(Data drawn from a collection)
··········

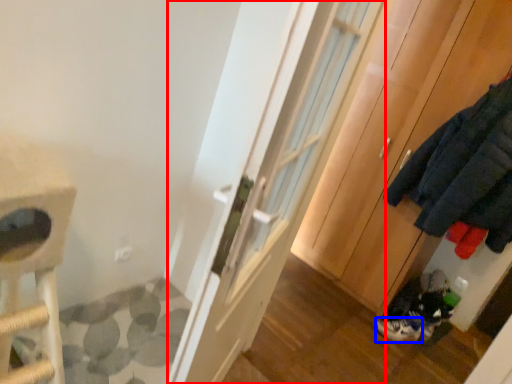
Question: Among these objects, which one is nearest to the camera, door (highlighted by a red box) or footwear (highlighted by a blue box)?

Choices:
 (A) door
 (B) footwear

Answer: (A)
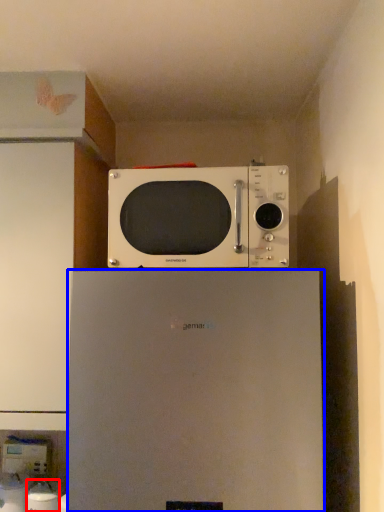
Question: Which point is further to the camera, appliance (highlighted by a red box) or refrigerator (highlighted by a blue box)?

Choices:
 (A) appliance
 (B) refrigerator

Answer: (A)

··········

*REQUEST*
Convert the material above into a Markdown table with the columns Row and Line, giving each line its own numbered row and skipping blank lines. Leave the pictures out of the table.

*RESULT BELOW*
| Row | Line |
|---|---|
| 1 | Question: Among these objects, which one is nearest to the camera, door (highlighted by a red box) or footwear (highlighted by a blue box)? |
| 2 | Choices: |
| 3 |  (A) door |
| 4 |  (B) footwear |
| 5 | Answer: (A) |
| 6 | Question: Which point is further to the camera, appliance (highlighted by a red box) or refrigerator (highlighted by a blue box)? |
| 7 | Choices: |
| 8 |  (A) appliance |
| 9 |  (B) refrigerator |
| 10 | Answer: (A) |